■ WORK INSTRUCTIONS ■
Every line from the first record below down to the line that includes "STEPPER pin IN2: D35 -> D22" must be reproduced exactly; the pictures are not.

■ DATA FOR THIS TASK ■

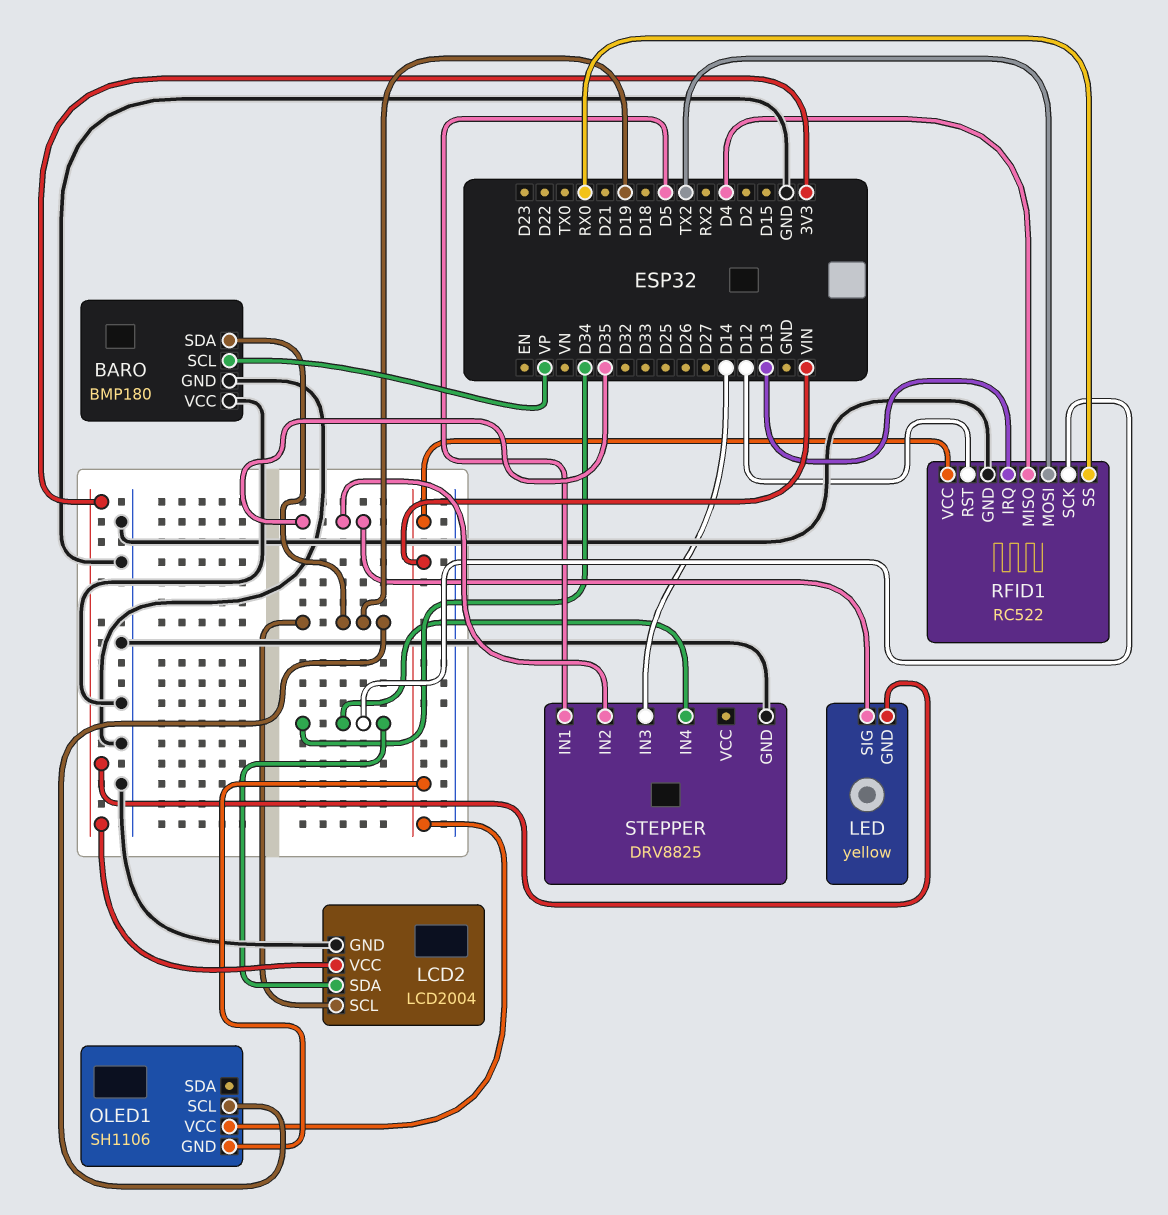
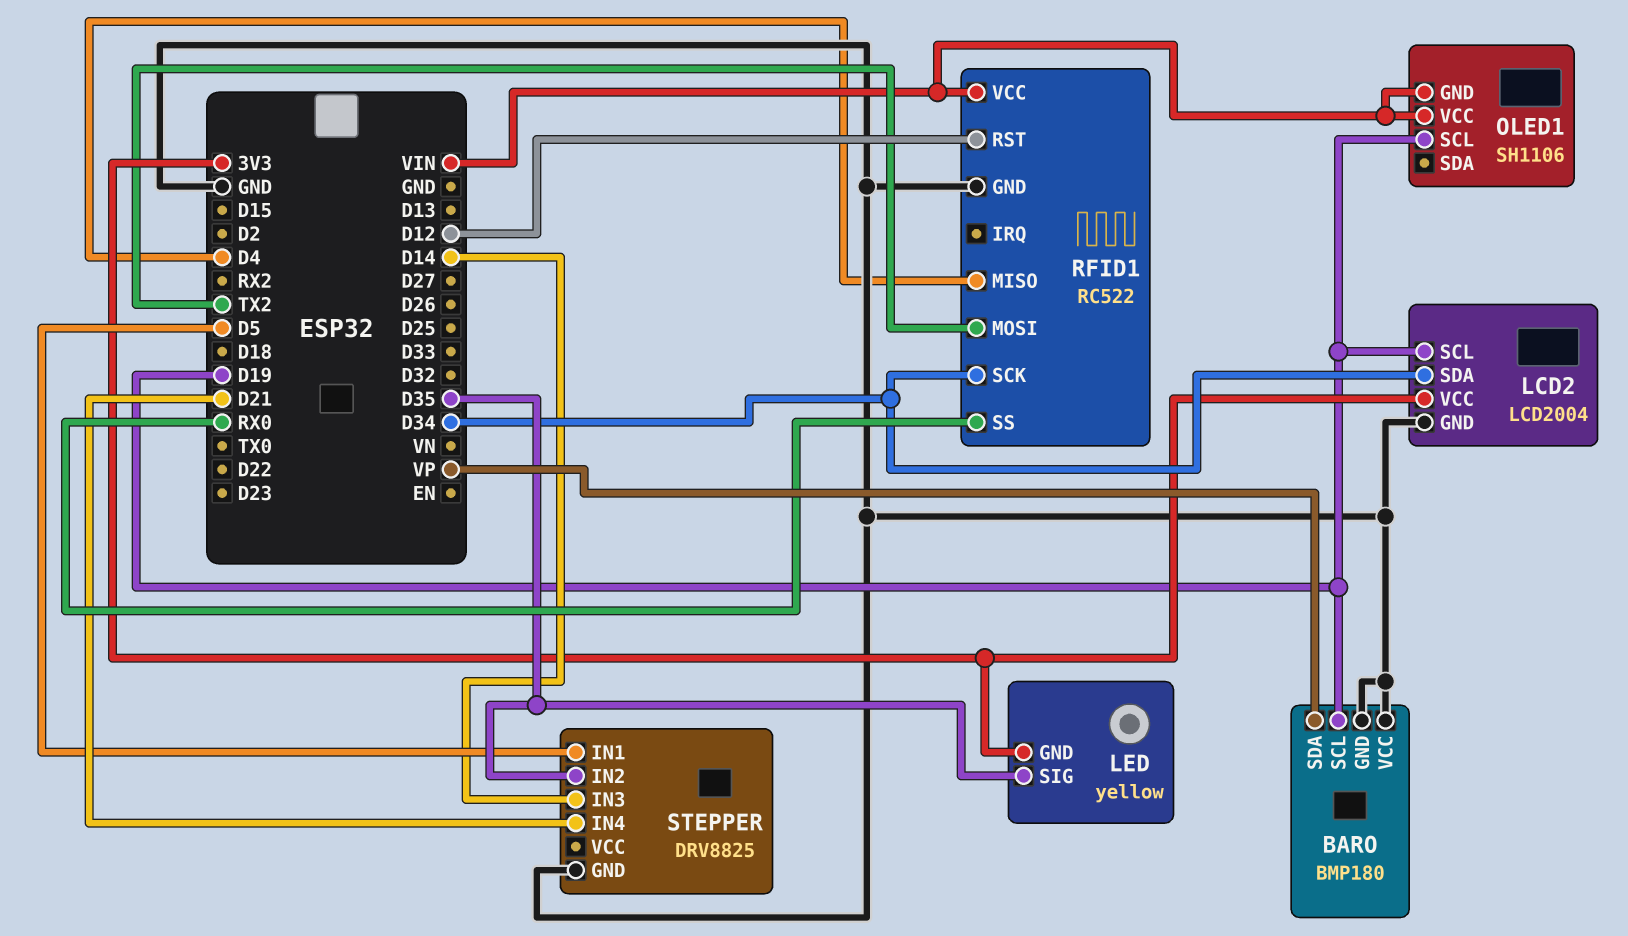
BARO pin SCL: VP -> D19
BARO pin SDA: D19 -> VP
RFID1 pin IRQ: D13 -> none
STEPPER pin IN4: D34 -> D21

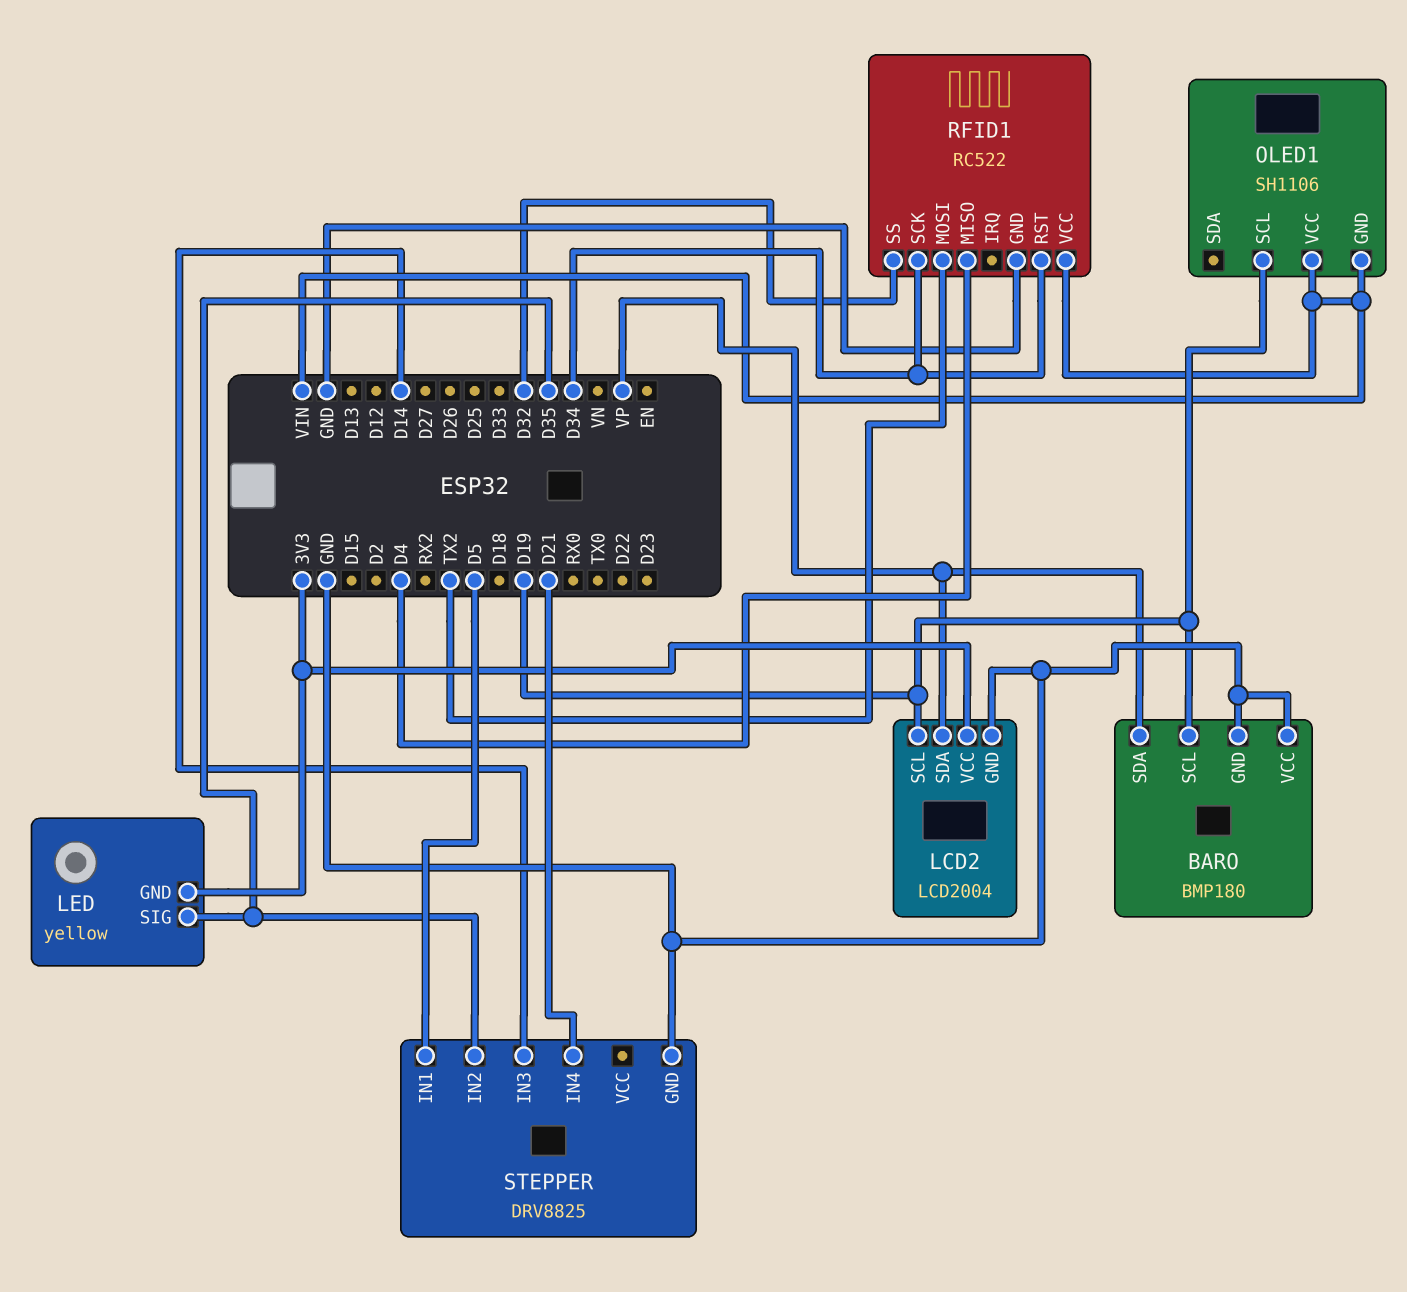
LCD2 pin SDA: D34 -> VP
RFID1 pin RST: D12 -> D34
RFID1 pin SS: RX0 -> D32

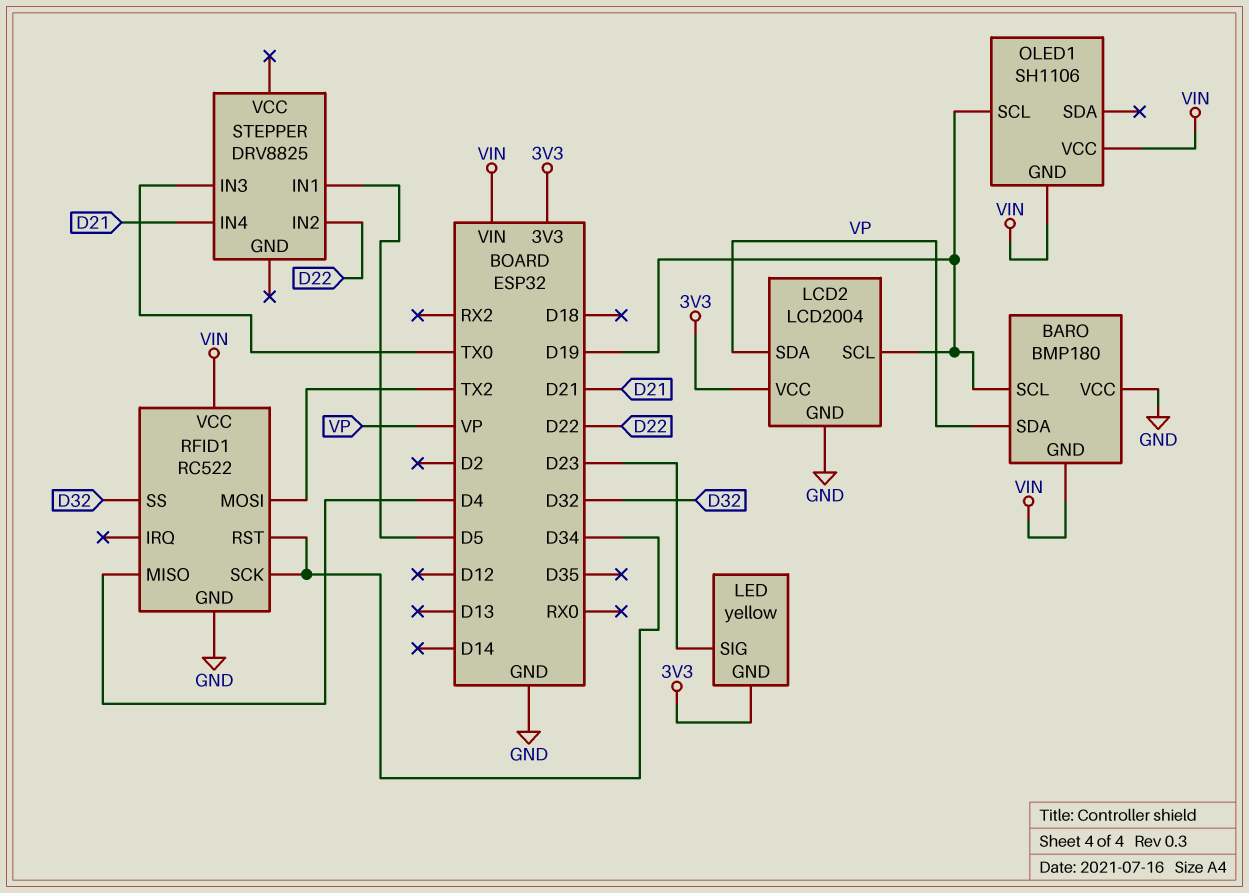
BARO pin GND: GND -> VIN
LED pin SIG: D35 -> D23
STEPPER pin GND: GND -> none
STEPPER pin IN2: D35 -> D22
STEPPER pin IN3: D14 -> TX0

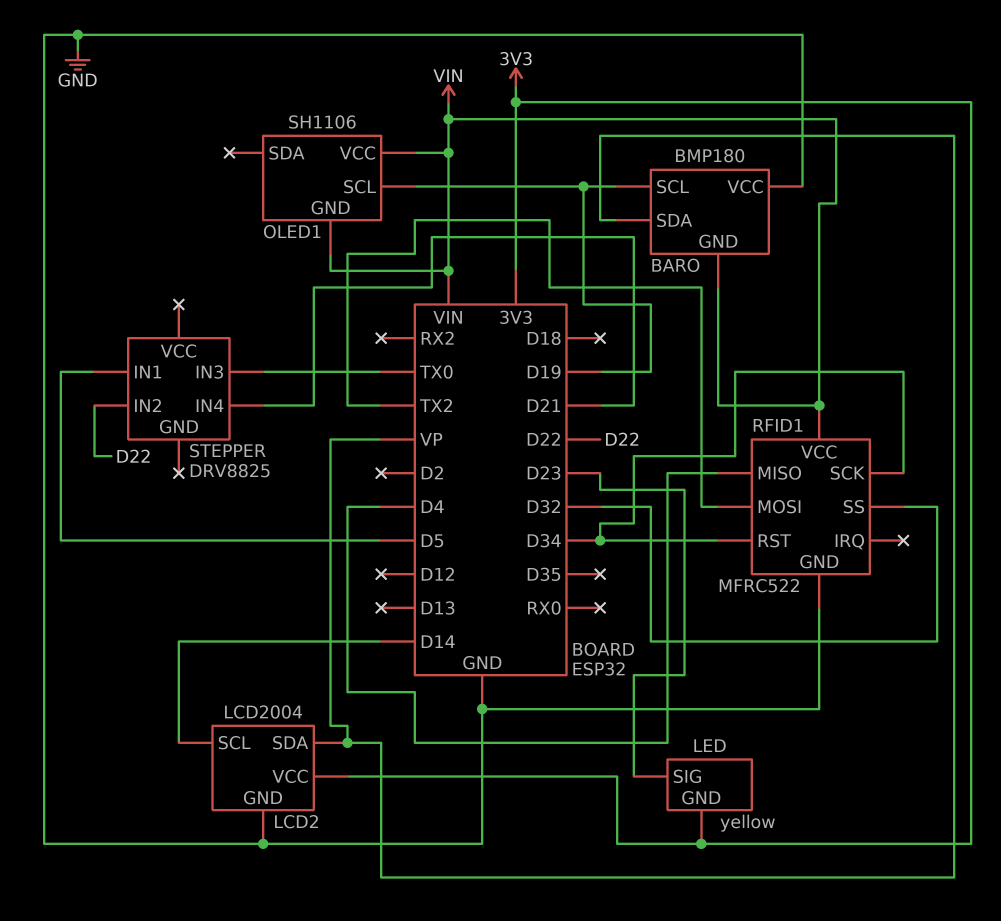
LCD2 pin SCL: D19 -> D14
RFID1: RC522 -> MFRC522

■ OUTPUT ■
BARO pin SCL: VP -> D19
BARO pin SDA: D19 -> VP
RFID1 pin IRQ: D13 -> none
STEPPER pin IN4: D34 -> D21

LCD2 pin SDA: D34 -> VP
RFID1 pin RST: D12 -> D34
RFID1 pin SS: RX0 -> D32

BARO pin GND: GND -> VIN
LED pin SIG: D35 -> D23
STEPPER pin GND: GND -> none
STEPPER pin IN2: D35 -> D22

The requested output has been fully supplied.